▶ [Work task]
From the entries that follow, reproduce exactly and only the lines from the line with "gone: grey cupcake" to the line with "rotated: red pencil", endpoints included.

▶ [Exercise data]
--- START ---

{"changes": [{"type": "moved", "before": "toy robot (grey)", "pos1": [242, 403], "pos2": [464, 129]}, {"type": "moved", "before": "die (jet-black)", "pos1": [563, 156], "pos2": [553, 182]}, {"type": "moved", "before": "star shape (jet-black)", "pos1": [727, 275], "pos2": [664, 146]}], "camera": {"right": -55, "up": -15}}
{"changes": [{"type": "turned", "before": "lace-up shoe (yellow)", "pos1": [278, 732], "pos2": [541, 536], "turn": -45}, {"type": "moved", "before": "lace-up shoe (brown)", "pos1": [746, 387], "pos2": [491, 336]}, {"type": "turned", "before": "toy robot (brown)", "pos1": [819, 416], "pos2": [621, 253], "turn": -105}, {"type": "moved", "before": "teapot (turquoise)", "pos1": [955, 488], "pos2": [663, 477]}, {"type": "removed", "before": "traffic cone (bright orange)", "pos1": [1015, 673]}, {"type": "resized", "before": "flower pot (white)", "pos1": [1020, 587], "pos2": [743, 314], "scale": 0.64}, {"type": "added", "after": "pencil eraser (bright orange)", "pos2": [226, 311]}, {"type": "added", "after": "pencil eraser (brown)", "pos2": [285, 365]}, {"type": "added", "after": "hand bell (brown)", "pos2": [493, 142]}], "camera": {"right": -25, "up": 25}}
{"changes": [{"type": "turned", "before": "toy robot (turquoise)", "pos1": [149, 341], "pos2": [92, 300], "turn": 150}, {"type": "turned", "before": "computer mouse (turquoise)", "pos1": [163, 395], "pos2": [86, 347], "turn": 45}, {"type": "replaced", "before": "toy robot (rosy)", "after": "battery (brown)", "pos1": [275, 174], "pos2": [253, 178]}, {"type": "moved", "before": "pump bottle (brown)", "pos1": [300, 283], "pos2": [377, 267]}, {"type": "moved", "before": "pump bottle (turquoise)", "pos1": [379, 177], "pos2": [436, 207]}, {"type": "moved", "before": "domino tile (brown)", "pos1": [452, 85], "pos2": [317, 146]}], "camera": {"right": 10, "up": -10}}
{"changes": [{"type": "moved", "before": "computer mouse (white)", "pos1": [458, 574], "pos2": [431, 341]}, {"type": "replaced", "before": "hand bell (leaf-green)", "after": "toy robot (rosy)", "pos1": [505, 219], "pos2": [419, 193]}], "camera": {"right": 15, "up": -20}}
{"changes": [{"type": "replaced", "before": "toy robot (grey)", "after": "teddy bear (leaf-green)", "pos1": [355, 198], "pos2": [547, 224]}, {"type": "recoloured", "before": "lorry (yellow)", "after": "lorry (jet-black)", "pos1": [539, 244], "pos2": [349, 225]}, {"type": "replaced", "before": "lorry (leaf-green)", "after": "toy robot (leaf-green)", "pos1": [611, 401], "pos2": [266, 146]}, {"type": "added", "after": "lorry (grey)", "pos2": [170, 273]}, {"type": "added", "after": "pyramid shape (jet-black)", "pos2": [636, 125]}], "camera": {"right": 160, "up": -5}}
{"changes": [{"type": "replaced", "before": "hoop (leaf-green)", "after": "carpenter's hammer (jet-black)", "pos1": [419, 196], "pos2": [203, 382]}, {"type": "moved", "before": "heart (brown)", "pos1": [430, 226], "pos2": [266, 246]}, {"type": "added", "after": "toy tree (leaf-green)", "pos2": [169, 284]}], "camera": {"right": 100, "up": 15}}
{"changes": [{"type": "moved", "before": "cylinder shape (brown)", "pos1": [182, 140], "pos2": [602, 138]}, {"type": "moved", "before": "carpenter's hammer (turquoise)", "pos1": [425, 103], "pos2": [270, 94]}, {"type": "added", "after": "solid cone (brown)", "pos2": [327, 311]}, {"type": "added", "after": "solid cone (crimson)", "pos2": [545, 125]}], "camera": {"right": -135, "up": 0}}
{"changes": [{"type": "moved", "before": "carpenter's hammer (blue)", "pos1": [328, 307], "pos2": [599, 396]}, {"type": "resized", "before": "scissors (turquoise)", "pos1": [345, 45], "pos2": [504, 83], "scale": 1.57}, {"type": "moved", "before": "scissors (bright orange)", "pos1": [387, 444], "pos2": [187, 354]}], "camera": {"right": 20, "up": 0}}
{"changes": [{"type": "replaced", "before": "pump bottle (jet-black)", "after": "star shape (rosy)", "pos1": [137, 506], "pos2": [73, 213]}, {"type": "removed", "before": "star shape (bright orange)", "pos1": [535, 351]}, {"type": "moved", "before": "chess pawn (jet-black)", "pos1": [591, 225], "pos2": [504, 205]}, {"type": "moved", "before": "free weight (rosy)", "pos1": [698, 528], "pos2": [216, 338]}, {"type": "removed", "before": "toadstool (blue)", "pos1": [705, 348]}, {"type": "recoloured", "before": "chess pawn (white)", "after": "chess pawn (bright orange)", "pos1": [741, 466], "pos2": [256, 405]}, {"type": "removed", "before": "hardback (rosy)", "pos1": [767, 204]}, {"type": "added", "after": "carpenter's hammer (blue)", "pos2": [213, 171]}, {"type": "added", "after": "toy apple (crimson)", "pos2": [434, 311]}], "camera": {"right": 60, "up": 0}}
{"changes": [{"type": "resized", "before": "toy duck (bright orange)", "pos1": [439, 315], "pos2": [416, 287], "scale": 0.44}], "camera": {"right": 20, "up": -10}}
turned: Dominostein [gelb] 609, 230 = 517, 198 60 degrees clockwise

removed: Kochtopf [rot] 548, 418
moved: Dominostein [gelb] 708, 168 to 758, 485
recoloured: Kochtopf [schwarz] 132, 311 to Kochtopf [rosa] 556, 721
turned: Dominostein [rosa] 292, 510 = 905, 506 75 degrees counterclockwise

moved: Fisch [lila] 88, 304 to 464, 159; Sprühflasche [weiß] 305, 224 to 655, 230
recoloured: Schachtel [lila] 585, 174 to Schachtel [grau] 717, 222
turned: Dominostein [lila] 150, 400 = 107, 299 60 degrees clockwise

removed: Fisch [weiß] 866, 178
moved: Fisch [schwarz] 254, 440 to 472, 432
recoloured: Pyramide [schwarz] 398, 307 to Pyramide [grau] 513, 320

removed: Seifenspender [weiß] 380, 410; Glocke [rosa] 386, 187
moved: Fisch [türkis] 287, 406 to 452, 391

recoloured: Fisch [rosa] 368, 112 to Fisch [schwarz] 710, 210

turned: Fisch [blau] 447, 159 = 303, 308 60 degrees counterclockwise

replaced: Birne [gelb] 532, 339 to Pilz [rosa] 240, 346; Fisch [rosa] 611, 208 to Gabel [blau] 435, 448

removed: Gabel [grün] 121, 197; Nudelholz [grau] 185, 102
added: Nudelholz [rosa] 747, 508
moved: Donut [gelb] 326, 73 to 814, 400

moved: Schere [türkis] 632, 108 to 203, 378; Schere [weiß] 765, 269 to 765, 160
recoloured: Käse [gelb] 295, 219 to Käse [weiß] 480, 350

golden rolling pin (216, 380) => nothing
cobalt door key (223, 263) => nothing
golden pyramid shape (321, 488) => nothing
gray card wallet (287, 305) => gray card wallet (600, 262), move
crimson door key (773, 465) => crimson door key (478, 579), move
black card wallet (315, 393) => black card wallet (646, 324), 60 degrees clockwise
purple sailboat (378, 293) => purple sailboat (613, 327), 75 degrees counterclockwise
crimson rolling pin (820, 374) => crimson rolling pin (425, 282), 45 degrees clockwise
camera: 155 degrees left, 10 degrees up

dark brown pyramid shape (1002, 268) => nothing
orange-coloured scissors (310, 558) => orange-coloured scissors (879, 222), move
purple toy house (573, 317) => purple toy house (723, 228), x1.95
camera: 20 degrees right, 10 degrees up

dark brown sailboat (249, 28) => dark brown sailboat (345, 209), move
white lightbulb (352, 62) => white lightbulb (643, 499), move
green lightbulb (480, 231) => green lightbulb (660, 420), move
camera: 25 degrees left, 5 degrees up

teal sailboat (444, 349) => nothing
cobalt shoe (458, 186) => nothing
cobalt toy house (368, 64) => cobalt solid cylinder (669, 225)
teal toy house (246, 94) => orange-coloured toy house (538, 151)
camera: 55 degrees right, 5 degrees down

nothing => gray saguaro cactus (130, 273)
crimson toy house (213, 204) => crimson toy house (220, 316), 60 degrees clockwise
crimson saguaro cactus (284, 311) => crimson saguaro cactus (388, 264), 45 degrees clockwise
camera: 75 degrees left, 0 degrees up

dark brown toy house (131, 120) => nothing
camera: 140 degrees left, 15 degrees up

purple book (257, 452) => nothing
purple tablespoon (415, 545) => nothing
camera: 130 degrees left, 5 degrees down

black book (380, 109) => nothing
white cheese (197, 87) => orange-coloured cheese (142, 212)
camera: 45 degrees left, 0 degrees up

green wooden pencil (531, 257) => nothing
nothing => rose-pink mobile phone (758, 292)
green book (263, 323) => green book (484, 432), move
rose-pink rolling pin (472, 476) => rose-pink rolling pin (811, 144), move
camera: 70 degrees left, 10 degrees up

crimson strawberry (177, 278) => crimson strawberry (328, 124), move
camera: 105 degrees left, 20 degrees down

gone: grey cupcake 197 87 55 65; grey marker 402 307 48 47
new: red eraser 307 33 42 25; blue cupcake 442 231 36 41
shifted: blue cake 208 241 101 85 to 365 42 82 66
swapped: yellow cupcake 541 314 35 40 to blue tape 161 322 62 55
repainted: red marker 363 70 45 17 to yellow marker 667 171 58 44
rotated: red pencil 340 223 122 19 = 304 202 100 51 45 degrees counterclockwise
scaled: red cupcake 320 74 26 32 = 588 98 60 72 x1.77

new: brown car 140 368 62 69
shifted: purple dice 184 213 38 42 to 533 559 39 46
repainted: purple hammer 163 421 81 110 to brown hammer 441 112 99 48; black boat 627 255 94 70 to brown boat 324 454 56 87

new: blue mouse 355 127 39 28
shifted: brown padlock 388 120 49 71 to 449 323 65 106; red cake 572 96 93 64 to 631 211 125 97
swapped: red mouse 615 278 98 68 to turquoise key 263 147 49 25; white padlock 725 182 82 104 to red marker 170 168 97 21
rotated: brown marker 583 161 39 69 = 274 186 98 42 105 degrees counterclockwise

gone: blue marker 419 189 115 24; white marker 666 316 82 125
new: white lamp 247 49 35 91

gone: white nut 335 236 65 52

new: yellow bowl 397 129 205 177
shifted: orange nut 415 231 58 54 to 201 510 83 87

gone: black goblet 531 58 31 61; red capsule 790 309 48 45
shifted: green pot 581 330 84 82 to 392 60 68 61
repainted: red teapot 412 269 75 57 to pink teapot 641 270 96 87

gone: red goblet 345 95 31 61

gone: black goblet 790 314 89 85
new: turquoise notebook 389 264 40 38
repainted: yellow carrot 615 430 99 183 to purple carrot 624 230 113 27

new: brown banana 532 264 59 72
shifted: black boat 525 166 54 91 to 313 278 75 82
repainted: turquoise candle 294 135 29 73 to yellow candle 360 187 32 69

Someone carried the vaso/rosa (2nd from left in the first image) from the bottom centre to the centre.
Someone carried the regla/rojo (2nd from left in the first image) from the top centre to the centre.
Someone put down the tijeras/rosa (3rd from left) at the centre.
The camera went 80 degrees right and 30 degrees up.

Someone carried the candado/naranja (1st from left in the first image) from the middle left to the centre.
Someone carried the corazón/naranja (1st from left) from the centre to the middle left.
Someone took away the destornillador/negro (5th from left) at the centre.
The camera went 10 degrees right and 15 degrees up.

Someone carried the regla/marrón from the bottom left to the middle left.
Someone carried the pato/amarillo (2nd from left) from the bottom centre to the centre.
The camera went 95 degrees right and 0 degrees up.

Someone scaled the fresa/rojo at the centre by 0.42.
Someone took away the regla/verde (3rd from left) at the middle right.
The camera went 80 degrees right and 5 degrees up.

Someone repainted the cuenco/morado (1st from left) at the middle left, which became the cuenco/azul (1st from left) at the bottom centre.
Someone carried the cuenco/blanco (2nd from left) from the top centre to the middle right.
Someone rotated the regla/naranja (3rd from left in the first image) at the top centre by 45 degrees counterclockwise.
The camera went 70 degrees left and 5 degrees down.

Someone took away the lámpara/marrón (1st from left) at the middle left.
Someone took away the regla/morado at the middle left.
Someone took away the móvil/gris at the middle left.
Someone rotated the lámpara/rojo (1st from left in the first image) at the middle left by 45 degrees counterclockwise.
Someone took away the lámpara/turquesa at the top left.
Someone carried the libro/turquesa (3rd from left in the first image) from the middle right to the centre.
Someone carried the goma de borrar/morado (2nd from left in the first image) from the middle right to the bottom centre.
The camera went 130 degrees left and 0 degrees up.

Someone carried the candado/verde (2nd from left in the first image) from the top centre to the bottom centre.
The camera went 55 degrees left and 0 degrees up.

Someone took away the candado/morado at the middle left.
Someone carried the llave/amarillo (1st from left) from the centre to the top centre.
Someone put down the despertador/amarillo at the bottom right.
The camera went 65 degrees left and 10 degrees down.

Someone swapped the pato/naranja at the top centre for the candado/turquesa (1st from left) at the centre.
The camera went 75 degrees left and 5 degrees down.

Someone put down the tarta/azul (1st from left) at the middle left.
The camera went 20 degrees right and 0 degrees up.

--- END ---

▶ [Exercise output]
gone: grey cupcake 197 87 55 65; grey marker 402 307 48 47
new: red eraser 307 33 42 25; blue cupcake 442 231 36 41
shifted: blue cake 208 241 101 85 to 365 42 82 66
swapped: yellow cupcake 541 314 35 40 to blue tape 161 322 62 55
repainted: red marker 363 70 45 17 to yellow marker 667 171 58 44
rotated: red pencil 340 223 122 19 = 304 202 100 51 45 degrees counterclockwise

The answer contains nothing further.